• Task to complete
Look over the entries and say how many lines include the word "bowling". Only the number, please.

• Material to process
- - - -

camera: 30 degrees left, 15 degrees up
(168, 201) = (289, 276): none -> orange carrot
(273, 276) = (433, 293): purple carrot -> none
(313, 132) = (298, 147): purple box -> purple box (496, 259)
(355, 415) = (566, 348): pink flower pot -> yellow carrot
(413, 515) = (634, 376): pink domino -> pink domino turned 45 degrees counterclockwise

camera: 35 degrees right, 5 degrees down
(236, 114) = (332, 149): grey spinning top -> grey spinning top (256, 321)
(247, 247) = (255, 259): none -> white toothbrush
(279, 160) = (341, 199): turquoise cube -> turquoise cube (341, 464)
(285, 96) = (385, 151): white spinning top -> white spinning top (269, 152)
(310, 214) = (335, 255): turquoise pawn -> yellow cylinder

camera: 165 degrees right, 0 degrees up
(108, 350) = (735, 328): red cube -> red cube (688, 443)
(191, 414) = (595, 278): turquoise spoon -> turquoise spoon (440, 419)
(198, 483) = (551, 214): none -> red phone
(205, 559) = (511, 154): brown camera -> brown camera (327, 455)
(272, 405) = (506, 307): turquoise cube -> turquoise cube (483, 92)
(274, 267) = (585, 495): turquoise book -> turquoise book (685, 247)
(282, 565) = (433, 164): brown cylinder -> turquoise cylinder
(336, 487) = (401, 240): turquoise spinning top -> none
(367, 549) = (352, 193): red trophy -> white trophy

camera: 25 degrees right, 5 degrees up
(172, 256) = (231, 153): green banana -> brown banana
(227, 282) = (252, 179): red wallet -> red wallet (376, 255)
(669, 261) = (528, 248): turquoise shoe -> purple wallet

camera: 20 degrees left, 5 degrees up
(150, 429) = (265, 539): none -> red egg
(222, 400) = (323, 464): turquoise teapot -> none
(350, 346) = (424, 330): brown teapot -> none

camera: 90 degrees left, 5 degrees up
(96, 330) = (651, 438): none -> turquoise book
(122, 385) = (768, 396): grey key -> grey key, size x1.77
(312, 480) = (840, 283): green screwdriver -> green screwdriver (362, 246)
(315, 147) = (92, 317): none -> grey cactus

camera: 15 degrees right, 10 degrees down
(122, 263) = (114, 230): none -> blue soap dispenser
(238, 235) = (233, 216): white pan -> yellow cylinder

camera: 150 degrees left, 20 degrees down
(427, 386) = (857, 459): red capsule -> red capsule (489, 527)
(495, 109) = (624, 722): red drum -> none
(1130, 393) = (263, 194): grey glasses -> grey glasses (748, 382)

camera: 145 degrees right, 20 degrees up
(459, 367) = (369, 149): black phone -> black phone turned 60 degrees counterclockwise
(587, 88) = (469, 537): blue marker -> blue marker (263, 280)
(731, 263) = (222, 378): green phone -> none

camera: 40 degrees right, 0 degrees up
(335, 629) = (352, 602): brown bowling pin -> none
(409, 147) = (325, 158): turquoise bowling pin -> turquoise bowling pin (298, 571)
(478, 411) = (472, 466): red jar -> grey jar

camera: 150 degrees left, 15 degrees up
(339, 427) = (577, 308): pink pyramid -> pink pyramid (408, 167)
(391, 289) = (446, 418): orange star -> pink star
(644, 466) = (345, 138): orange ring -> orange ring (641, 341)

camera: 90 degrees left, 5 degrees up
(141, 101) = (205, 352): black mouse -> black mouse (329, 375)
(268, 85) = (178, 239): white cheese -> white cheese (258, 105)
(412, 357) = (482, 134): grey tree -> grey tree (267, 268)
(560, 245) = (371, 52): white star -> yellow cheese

- - - -

• Output of the exercise
2